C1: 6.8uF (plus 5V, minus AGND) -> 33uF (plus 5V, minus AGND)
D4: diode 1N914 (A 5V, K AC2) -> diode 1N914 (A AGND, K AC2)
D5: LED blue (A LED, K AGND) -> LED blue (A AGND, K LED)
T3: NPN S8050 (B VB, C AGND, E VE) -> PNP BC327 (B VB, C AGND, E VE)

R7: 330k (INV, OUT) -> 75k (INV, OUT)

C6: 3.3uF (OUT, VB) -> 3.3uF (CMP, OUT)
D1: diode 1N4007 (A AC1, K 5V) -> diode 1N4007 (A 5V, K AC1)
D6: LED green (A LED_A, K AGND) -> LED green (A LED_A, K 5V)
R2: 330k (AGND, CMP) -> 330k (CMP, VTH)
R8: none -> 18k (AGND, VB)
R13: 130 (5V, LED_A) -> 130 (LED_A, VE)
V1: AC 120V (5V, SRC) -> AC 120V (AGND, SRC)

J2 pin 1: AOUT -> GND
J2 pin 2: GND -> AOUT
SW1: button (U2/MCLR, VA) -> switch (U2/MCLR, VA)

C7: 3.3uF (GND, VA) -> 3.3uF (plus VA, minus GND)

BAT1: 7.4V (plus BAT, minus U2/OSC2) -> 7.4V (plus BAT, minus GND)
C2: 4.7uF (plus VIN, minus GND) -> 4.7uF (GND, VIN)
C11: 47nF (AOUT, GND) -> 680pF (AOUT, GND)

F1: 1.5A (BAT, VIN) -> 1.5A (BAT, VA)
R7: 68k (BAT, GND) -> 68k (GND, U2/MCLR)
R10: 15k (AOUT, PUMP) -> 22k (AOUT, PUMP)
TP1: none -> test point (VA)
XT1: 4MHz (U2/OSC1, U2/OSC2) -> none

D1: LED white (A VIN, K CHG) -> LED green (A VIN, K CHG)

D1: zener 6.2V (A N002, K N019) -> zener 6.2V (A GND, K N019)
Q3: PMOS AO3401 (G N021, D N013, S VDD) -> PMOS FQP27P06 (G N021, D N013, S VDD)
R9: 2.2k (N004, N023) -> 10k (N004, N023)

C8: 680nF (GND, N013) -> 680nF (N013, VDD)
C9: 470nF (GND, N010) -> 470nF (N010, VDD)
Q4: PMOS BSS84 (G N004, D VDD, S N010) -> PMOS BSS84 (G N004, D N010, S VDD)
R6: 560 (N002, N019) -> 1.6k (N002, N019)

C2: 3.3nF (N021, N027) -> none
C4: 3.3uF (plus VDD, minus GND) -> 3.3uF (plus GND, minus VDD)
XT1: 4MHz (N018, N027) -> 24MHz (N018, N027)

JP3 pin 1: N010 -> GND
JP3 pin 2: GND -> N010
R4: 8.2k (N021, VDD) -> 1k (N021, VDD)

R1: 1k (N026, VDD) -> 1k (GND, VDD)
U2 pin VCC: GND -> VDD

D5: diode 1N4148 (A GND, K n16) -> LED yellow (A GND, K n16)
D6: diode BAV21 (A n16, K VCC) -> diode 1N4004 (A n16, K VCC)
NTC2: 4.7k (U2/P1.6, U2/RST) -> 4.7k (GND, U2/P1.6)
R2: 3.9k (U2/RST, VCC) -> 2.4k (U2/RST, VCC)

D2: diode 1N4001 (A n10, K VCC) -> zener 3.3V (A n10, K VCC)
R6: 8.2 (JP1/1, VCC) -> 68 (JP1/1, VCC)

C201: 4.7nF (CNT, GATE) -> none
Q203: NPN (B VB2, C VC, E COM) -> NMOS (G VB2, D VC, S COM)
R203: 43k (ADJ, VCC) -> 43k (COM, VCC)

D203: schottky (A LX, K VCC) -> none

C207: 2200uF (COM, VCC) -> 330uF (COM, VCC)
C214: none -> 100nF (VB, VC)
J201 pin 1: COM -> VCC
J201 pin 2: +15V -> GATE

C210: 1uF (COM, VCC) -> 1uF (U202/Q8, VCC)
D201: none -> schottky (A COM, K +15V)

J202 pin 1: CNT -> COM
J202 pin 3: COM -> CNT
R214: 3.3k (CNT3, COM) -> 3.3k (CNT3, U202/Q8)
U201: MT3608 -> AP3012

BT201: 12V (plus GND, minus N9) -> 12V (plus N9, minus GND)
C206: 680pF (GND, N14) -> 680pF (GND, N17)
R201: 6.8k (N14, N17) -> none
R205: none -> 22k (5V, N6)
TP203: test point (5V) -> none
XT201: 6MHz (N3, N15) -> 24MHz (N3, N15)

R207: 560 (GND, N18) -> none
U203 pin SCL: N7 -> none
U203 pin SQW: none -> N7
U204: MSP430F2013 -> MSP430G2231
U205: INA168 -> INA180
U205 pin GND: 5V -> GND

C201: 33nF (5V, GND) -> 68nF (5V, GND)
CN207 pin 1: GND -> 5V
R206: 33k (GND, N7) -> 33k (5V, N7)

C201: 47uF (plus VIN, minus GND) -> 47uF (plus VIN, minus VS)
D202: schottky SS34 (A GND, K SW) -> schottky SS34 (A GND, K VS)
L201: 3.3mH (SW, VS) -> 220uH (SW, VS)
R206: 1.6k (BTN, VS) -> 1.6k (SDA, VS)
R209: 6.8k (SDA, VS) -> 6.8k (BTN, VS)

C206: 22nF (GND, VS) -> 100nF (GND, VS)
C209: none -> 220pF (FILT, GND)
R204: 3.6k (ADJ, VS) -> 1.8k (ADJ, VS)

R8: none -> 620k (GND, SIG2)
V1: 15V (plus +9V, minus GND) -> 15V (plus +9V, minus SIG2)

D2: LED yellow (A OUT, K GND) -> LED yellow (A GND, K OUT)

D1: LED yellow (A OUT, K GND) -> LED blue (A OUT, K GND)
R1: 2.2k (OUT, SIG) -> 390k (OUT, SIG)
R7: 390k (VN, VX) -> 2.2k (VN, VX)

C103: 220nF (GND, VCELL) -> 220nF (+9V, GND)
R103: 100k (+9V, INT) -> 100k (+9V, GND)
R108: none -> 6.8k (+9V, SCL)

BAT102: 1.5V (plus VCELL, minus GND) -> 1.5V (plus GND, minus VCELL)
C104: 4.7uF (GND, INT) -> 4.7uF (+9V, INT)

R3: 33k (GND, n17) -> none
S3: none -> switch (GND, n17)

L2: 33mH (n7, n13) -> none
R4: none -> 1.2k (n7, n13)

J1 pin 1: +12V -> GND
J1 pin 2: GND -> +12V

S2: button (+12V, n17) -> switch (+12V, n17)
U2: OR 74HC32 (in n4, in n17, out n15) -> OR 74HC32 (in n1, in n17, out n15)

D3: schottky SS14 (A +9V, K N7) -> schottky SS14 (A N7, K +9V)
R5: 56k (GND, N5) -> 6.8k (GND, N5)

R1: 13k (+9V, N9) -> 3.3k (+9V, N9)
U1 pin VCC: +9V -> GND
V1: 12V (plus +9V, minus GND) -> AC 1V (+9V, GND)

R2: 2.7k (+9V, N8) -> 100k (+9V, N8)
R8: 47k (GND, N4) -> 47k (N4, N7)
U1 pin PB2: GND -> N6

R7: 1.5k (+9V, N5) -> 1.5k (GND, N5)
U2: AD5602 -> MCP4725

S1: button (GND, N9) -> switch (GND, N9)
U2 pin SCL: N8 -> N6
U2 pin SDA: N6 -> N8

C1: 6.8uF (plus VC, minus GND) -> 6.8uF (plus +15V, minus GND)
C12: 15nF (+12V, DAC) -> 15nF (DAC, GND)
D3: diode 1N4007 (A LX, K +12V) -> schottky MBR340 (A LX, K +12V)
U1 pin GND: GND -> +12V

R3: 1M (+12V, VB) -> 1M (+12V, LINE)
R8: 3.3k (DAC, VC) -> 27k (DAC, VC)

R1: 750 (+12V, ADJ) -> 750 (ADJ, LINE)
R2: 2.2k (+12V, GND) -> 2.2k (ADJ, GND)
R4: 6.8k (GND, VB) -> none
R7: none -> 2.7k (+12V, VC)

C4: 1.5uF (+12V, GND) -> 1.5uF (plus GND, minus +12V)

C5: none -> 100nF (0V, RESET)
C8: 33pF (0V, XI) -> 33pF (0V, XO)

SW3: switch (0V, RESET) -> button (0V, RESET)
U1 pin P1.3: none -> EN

→ Goal of the exercise: Count every line in the listing that holds the word "AOUT". Report the count and nothing else.

→ Task response: 4